What this task involves – Scan the records below for the line containing "GAS: MQ-7 -> MQ-3" and the line containing "GPS pin RX: D5 -> D1". Copy both, plus every line between, exactly.

Extracted data –
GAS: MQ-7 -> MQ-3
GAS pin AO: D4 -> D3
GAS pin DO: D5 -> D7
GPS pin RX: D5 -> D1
...
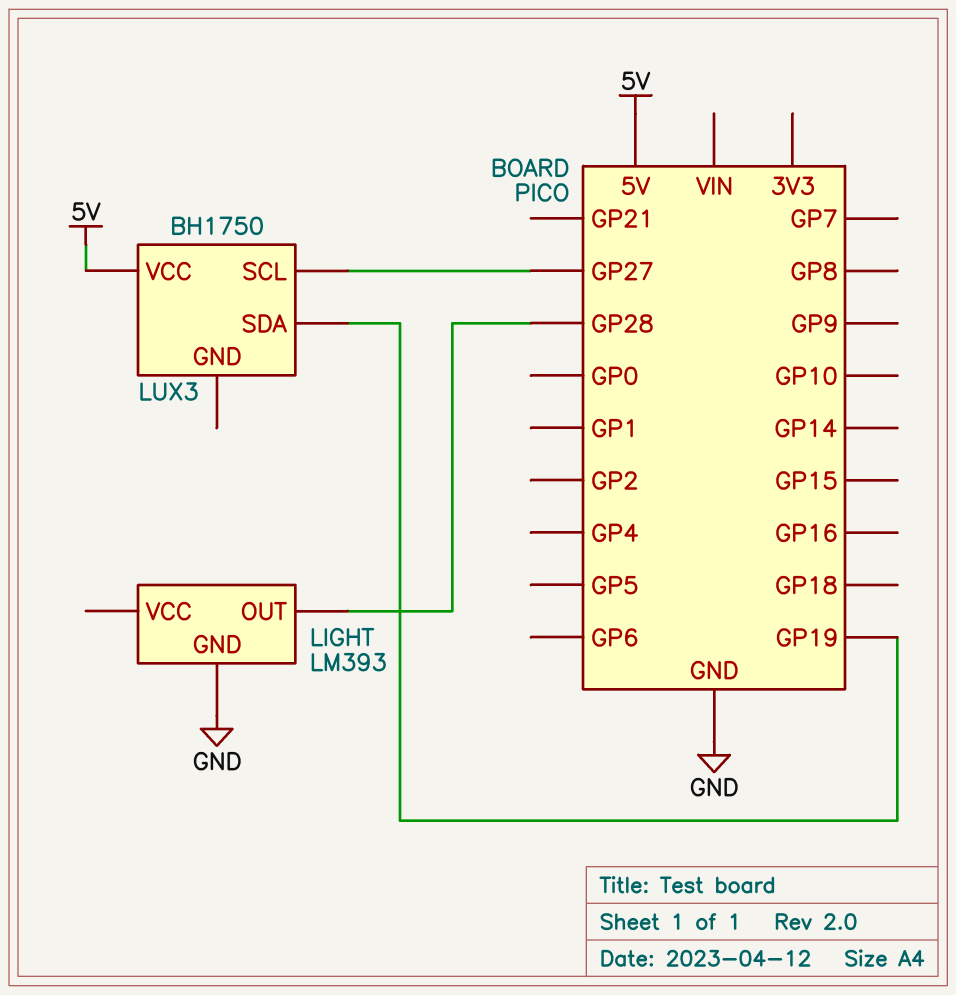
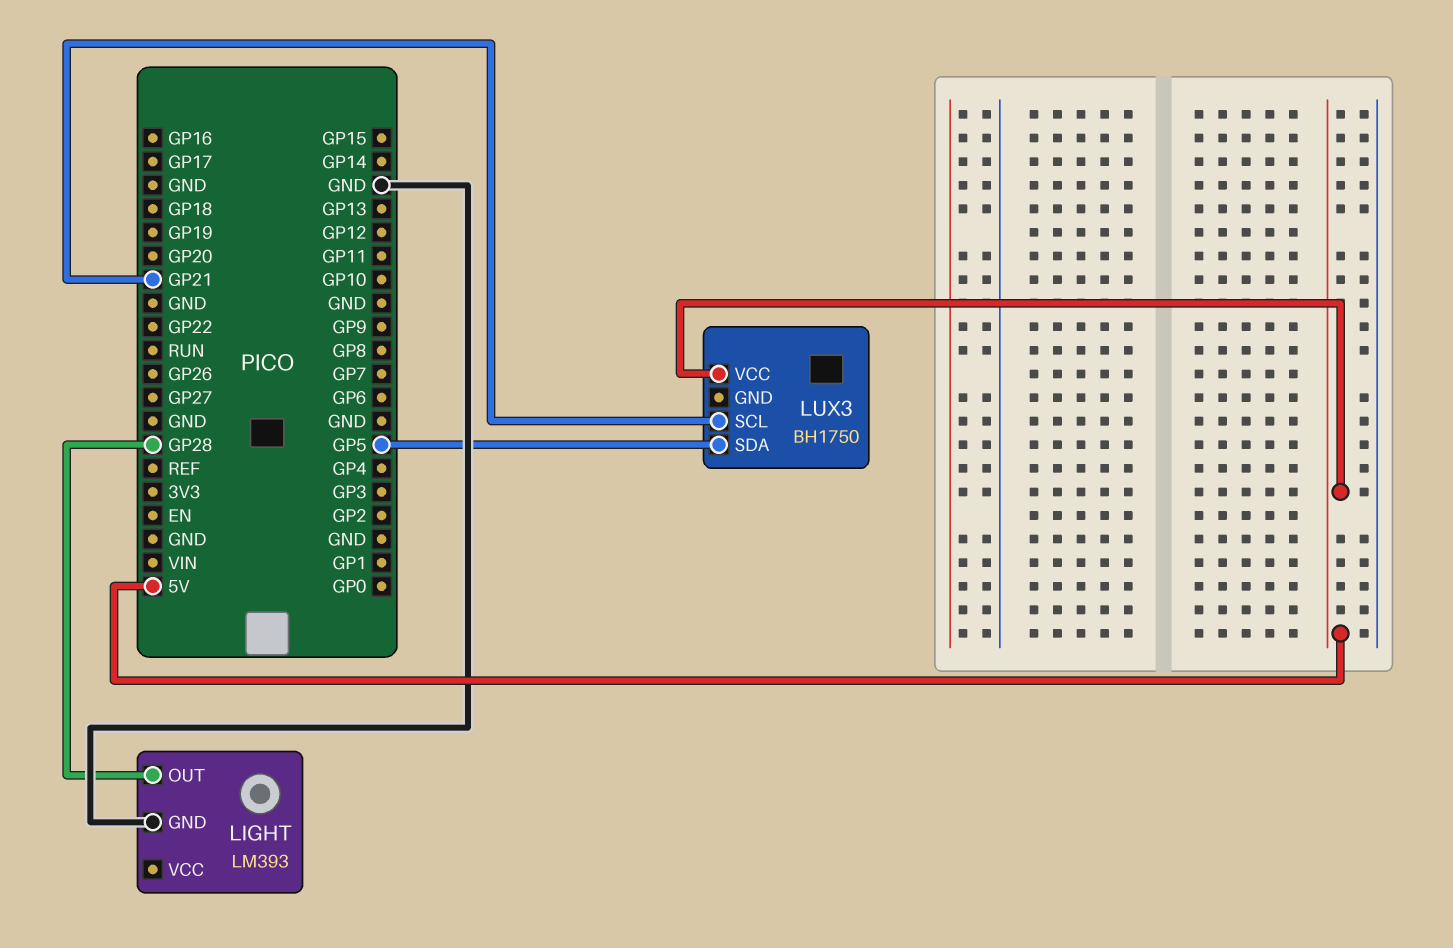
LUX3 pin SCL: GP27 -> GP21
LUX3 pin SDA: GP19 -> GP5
==
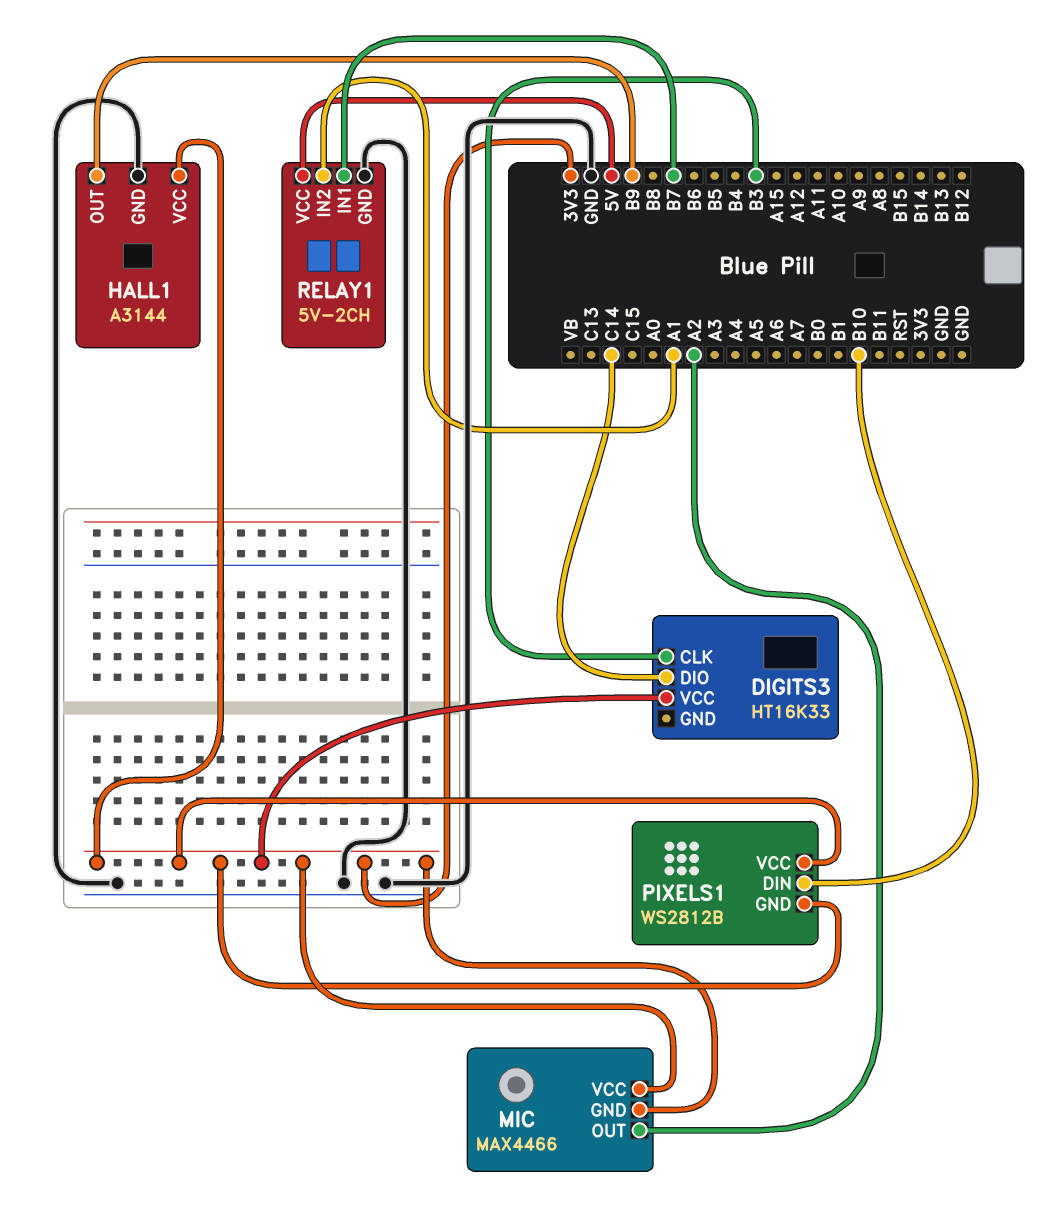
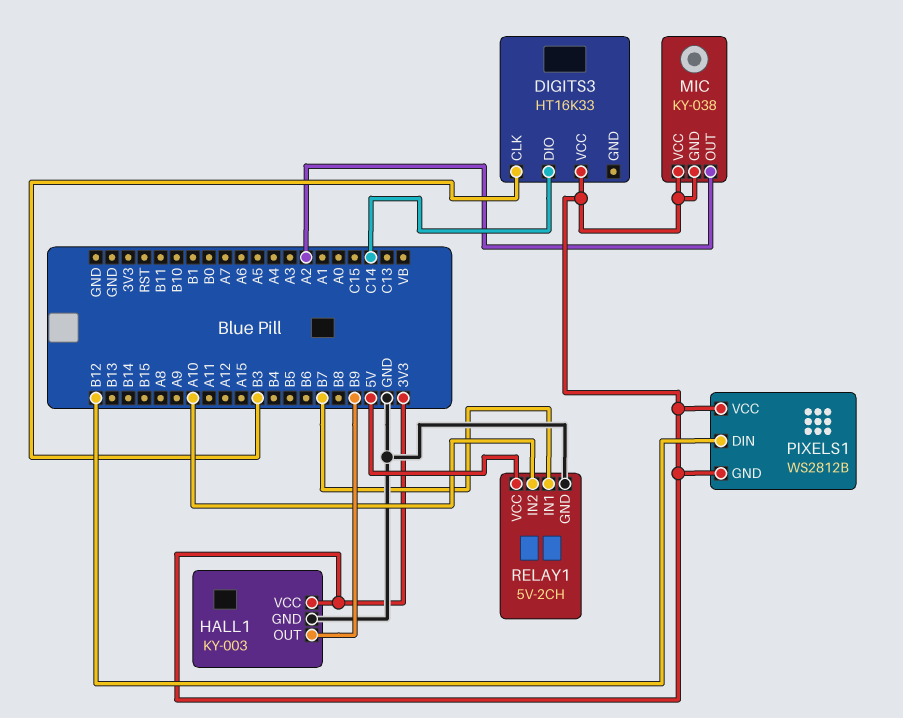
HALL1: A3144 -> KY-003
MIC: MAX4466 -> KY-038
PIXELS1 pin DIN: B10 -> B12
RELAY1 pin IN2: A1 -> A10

Task solution –
GAS: MQ-7 -> MQ-3
GAS pin AO: D4 -> D3
GAS pin DO: D5 -> D7
GPS pin RX: D5 -> D1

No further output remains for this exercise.